Source records:
[Start of Attachment]

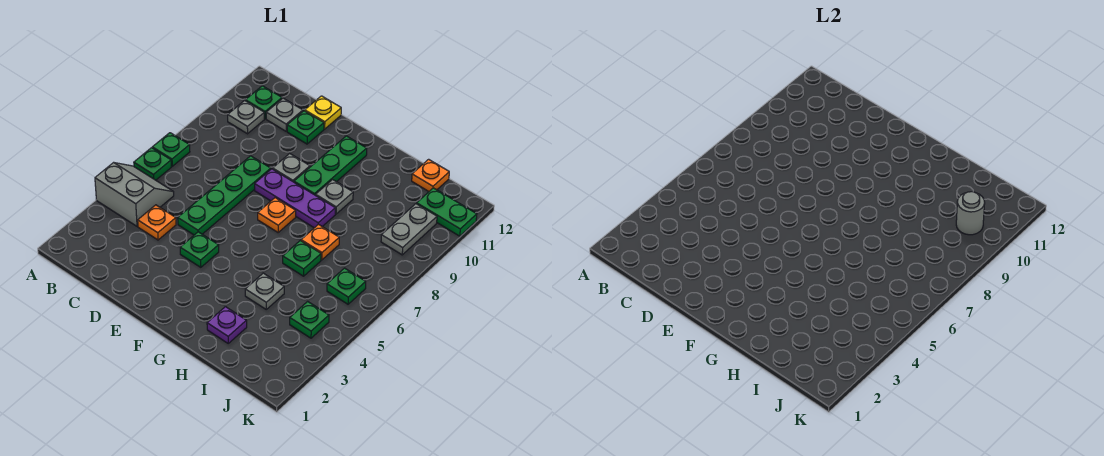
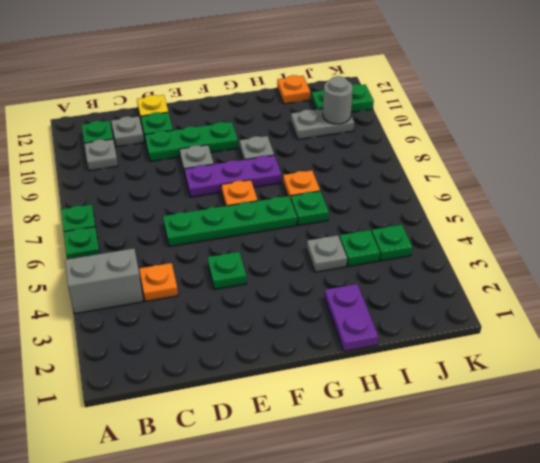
green plate D5:D8 level 1 -> green plate D6:G6 level 1
green plate F9:F11 level 1 -> green plate D10:F10 level 1
purple plate H2 level 1 -> purple plate H1:H2 level 1
green plate J6 level 1 -> green plate I4 level 1
grey plate J9:J10 level 1 -> grey plate I10:J10 level 1

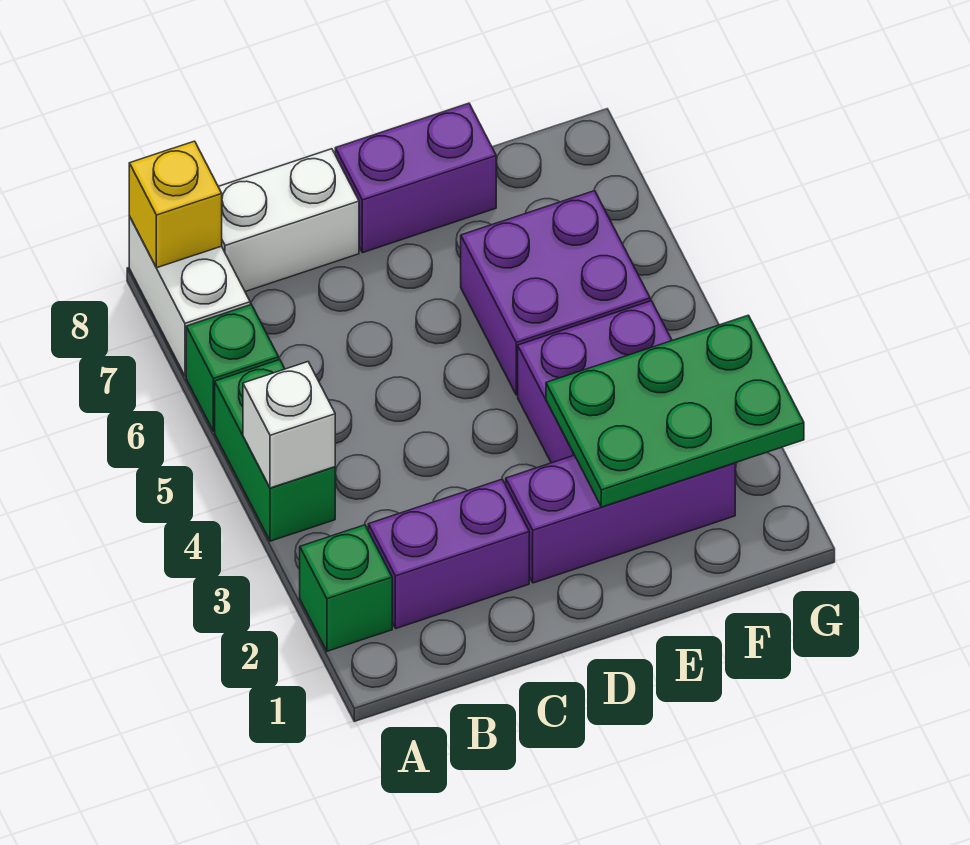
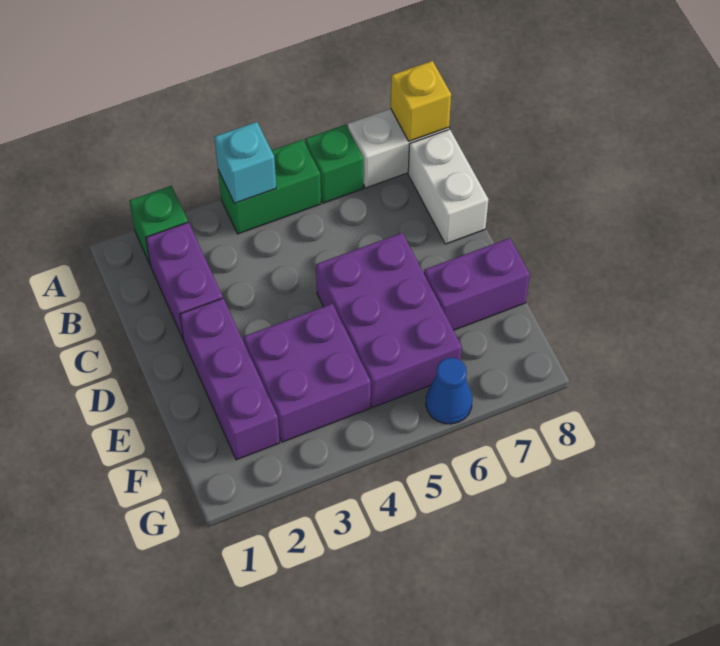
white brick A4 level 2 -> cyan brick A4 level 2
purple brick D8:E8 level 1 -> purple brick E7:E8 level 1
green plate E2:G3 level 2 -> none
purple brick E5:F6 level 1 -> purple brick D5:F6 level 1
none -> blue cone G6 level 1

[End of Attachment]

Each record should be given again exactly, with no picture carried over.

green plate D5:D8 level 1 -> green plate D6:G6 level 1
green plate F9:F11 level 1 -> green plate D10:F10 level 1
purple plate H2 level 1 -> purple plate H1:H2 level 1
green plate J6 level 1 -> green plate I4 level 1
grey plate J9:J10 level 1 -> grey plate I10:J10 level 1

white brick A4 level 2 -> cyan brick A4 level 2
purple brick D8:E8 level 1 -> purple brick E7:E8 level 1
green plate E2:G3 level 2 -> none
purple brick E5:F6 level 1 -> purple brick D5:F6 level 1
none -> blue cone G6 level 1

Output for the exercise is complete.